Task to carry out: Please state how many lines in the records below contain the word "turquoise"; the number alone is the answer.

** Data extract follows **

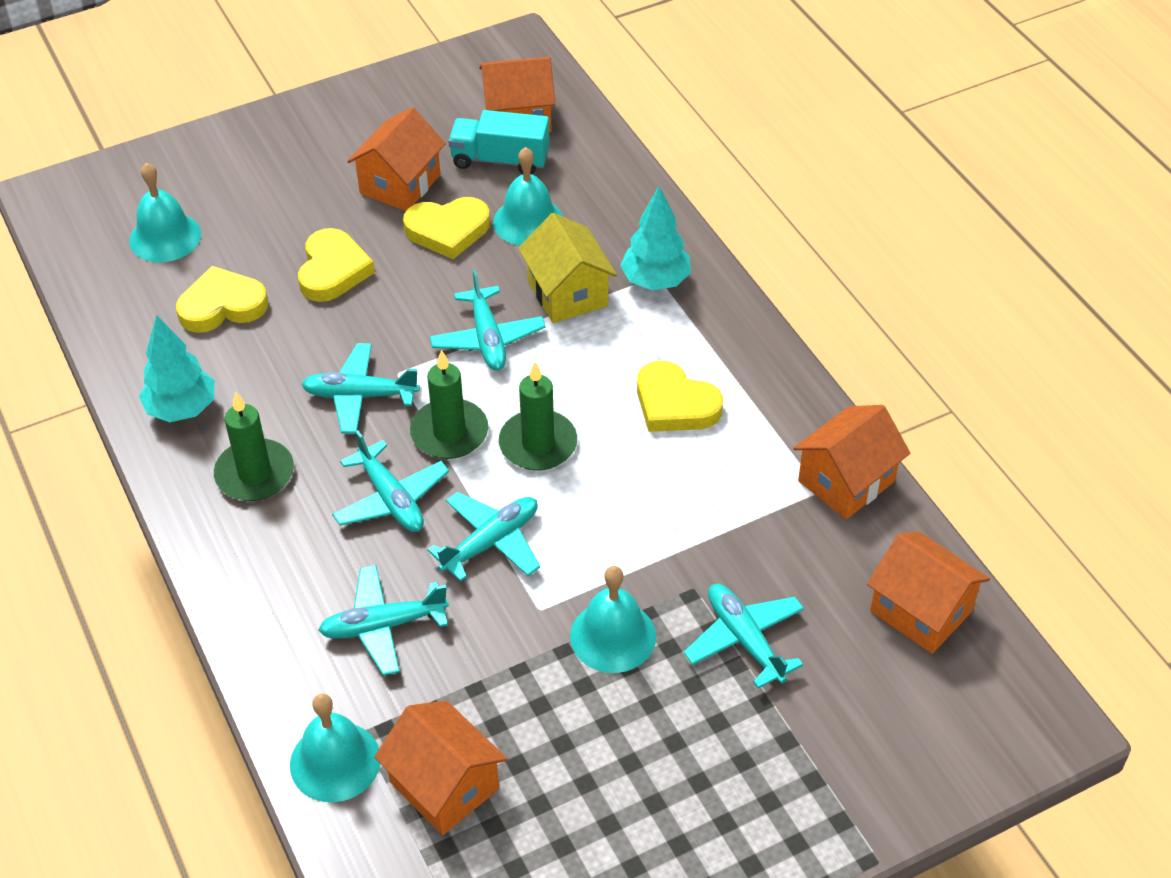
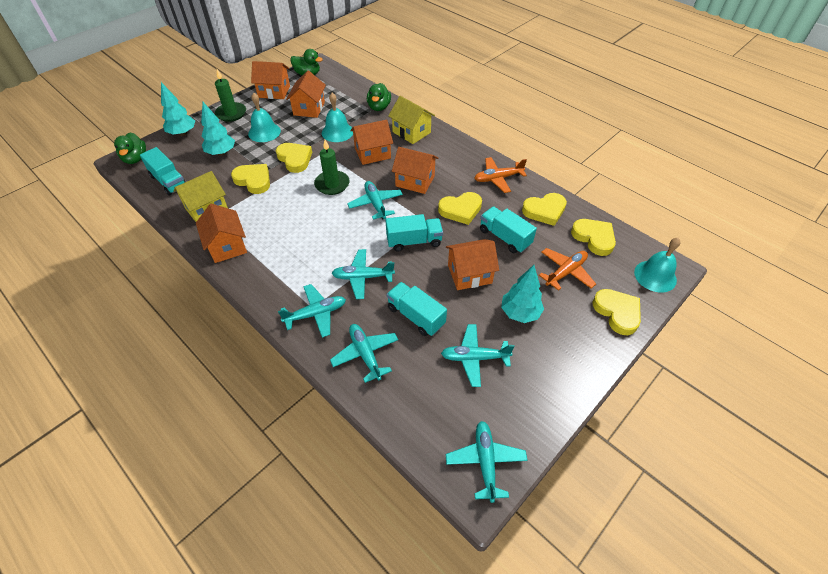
green candle: 3 -> 2
green duck: 0 -> 3
orange house: 5 -> 6
orange plane: 0 -> 2
turquoise bell: 4 -> 3
turquoise tree: 2 -> 3
turquoise truck: 1 -> 4
yellow heart: 4 -> 6
yellow house: 1 -> 2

** End of Data extract **

Output for this task: 3